Before-and-after object listings ->
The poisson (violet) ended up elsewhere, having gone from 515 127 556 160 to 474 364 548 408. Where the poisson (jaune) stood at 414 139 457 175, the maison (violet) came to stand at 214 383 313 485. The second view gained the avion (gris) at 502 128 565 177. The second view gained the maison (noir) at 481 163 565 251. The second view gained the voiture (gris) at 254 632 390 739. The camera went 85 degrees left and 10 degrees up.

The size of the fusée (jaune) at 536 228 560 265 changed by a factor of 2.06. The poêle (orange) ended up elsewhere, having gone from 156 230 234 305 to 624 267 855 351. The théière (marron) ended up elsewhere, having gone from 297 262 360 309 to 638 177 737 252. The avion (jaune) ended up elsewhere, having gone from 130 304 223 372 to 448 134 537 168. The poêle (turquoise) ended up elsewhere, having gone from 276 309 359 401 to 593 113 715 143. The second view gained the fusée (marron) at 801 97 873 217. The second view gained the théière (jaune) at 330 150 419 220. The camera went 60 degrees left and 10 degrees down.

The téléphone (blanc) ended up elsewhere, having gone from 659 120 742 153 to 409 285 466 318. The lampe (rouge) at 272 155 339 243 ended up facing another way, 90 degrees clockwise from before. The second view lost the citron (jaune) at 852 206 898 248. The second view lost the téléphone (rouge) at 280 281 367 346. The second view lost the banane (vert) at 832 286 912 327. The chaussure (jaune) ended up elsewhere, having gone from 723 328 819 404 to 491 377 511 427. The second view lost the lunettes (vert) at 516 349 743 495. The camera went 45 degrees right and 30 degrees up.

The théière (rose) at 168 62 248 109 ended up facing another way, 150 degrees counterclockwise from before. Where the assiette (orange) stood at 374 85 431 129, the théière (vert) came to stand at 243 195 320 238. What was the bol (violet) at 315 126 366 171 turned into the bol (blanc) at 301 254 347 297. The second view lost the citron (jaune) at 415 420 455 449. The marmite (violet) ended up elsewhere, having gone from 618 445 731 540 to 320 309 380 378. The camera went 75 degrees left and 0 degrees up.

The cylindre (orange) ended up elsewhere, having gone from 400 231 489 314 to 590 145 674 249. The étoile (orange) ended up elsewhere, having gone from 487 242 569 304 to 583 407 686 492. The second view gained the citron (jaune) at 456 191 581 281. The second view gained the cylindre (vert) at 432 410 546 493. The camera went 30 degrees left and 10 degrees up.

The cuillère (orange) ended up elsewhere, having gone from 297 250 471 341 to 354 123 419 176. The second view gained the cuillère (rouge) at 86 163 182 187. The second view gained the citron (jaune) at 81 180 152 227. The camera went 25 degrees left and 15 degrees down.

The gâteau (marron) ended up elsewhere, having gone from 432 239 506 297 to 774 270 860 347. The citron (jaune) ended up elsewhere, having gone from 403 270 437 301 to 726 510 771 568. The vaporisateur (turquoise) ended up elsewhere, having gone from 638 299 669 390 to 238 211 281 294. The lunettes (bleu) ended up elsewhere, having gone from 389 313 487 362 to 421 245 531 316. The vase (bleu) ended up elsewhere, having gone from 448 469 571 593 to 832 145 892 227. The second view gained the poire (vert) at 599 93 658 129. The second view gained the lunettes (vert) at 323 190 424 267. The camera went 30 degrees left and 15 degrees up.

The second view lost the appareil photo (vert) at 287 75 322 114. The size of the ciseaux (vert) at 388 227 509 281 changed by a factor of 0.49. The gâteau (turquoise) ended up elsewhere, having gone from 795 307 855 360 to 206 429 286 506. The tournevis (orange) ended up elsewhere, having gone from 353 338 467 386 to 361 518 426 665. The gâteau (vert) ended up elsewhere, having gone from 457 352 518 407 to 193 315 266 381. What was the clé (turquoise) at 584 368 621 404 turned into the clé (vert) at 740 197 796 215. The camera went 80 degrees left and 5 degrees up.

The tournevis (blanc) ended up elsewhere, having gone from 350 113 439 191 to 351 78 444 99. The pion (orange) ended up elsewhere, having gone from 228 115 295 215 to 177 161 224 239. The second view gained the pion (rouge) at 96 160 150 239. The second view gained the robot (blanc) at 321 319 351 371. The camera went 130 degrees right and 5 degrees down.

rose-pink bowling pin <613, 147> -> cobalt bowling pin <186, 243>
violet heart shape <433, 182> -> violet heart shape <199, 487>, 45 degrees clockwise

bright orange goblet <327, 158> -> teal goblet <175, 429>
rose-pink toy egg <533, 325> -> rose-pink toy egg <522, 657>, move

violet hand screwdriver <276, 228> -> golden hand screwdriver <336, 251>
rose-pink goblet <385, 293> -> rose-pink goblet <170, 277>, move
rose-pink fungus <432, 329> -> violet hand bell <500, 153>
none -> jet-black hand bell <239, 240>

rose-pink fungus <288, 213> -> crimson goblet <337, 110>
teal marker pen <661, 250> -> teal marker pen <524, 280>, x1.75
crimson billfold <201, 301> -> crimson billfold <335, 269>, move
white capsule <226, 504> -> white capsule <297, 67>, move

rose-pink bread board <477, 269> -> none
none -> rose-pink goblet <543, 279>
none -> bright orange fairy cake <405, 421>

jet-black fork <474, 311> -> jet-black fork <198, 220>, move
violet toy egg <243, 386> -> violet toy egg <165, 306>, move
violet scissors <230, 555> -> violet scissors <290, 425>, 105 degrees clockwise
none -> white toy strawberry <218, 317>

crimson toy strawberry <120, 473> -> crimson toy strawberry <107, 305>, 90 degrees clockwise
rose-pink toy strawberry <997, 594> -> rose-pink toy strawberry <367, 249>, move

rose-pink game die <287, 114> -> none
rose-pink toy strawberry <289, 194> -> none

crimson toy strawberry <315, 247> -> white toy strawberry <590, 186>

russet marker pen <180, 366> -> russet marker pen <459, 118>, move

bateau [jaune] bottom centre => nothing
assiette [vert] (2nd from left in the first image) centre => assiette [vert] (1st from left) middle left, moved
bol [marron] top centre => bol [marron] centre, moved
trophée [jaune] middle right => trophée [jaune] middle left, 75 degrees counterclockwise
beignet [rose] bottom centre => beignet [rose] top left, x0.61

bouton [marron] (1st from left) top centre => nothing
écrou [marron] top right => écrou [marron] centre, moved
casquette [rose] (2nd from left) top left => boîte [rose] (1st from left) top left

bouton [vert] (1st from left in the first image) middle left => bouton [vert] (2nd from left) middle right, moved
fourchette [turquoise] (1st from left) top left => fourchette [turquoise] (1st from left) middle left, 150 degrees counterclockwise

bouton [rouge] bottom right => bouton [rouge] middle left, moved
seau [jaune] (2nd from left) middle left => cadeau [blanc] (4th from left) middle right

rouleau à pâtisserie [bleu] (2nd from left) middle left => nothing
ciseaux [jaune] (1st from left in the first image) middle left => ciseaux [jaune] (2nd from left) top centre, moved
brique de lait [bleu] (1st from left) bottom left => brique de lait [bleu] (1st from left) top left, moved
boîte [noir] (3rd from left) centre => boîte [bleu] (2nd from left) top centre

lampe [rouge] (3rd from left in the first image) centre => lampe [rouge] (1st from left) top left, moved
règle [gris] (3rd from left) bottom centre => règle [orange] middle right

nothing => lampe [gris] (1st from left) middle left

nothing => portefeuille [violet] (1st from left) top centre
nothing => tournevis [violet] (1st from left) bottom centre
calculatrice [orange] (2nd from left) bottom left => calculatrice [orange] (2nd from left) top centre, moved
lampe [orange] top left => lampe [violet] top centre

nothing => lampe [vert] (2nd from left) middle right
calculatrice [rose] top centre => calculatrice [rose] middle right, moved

WORK TO BE COMPLETED -> Return, word for word, the lines of the data above from the line with "bol [marron] top" through the line with "trophée [jaune] middle right", inclusive.

EXERCISE RESPONSE ->
bol [marron] top centre => bol [marron] centre, moved
trophée [jaune] middle right => trophée [jaune] middle left, 75 degrees counterclockwise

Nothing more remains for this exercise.